EXERCISE GOAL
Each line starting at the one that contains "- turned: lámpara [negro] <284,366>" and ending at the one that contains "- moved: corazón" must be returned exactly, and the rest of the listing is left out.

RECORDED DATA
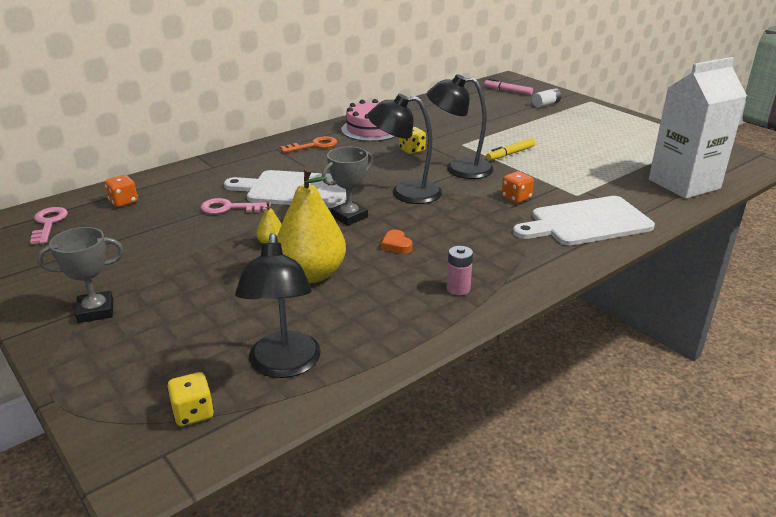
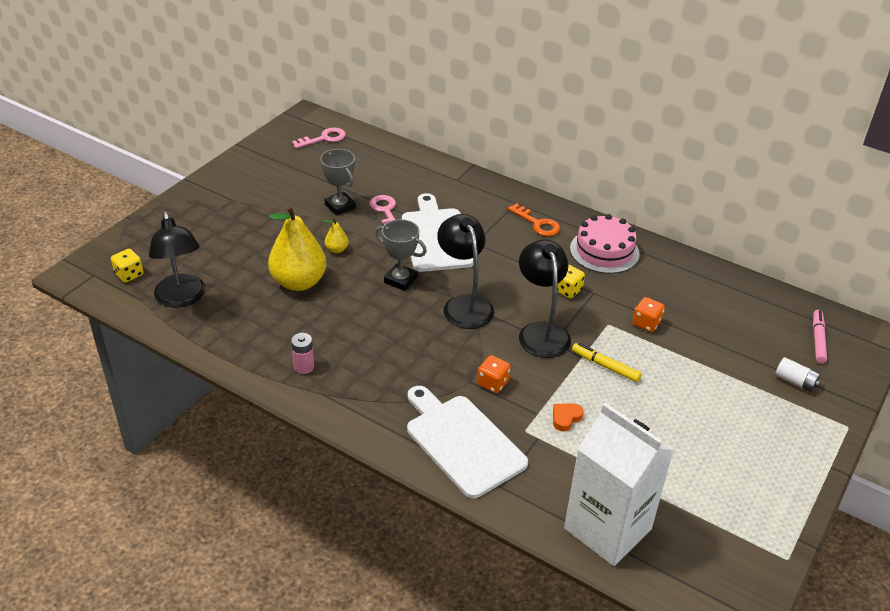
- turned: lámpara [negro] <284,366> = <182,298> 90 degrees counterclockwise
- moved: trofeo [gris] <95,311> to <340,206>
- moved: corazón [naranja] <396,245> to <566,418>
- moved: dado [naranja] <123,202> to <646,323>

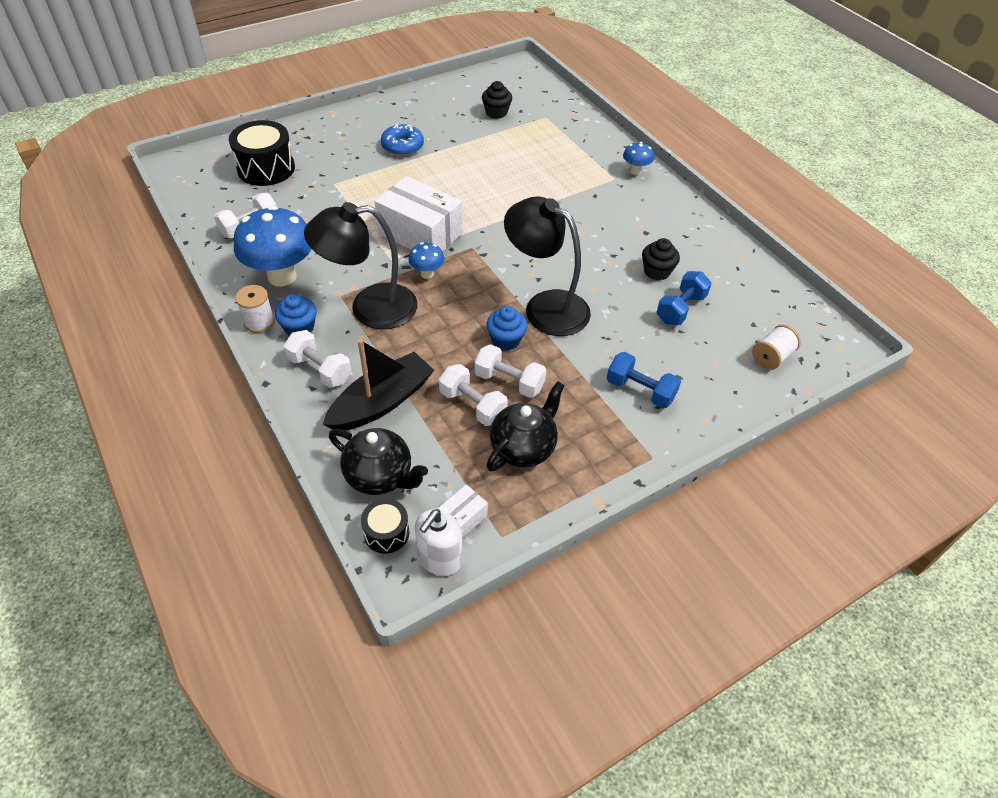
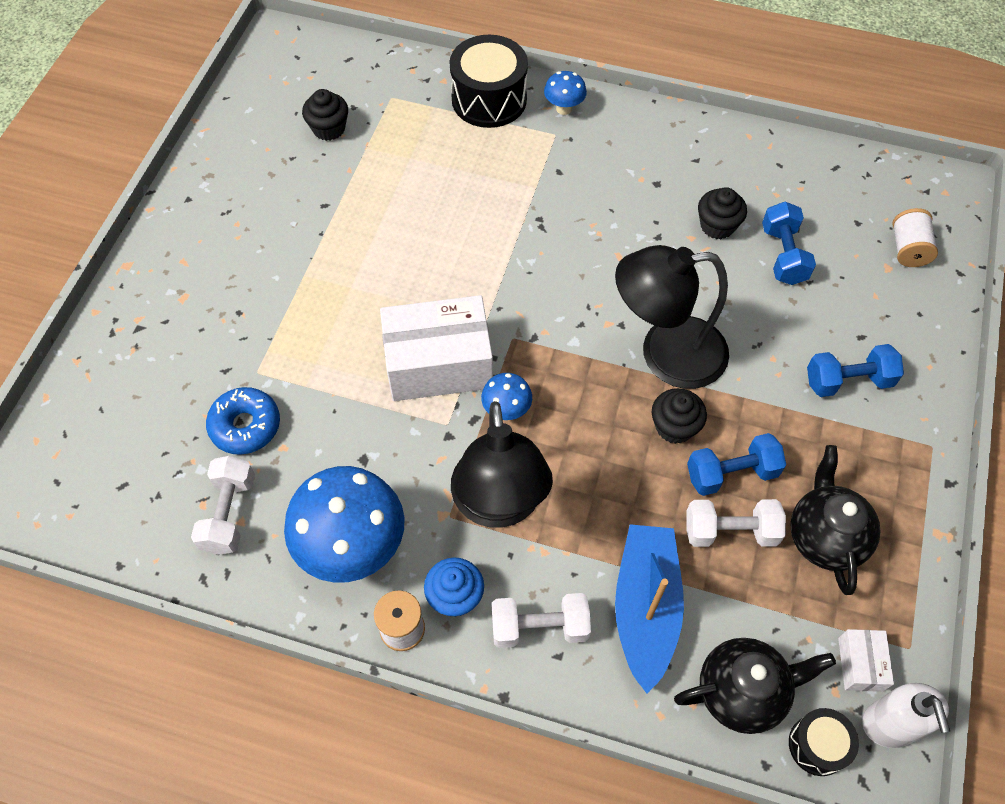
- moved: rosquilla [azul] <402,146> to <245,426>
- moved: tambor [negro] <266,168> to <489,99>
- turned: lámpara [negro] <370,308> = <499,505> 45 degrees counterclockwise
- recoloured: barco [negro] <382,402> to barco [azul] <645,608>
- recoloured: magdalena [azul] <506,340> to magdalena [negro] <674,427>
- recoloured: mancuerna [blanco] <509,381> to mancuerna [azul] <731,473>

* * *

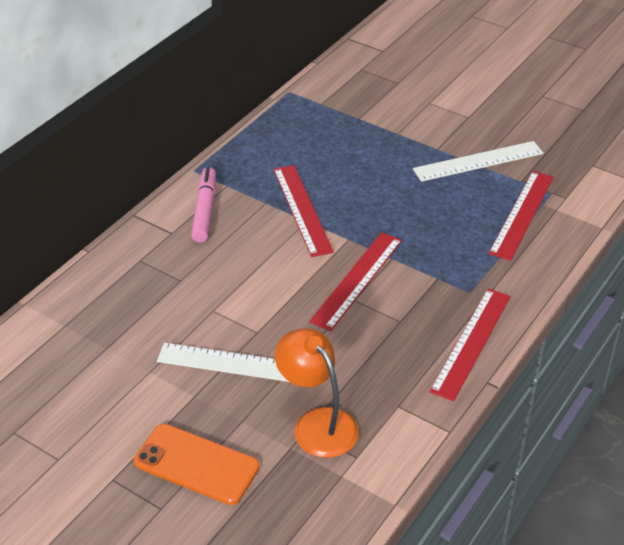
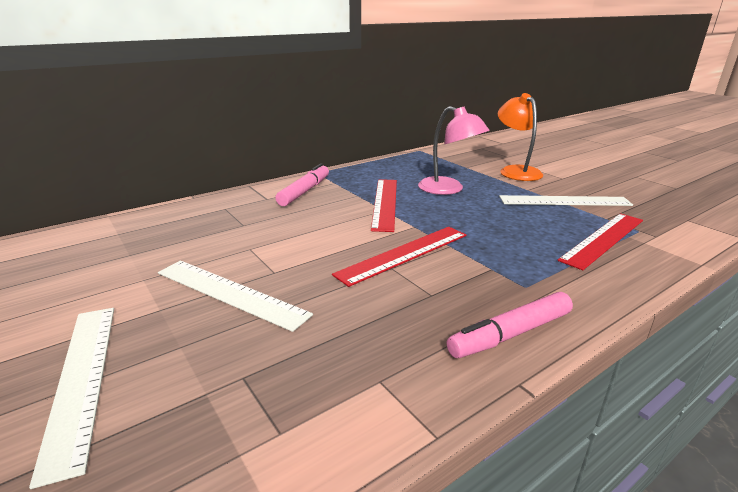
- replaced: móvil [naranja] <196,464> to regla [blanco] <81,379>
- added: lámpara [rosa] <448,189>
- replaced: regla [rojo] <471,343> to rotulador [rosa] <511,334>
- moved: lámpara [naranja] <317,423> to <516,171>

TASK ANSWER
- turned: lámpara [negro] <284,366> = <182,298> 90 degrees counterclockwise
- moved: trofeo [gris] <95,311> to <340,206>
- moved: corazón [naranja] <396,245> to <566,418>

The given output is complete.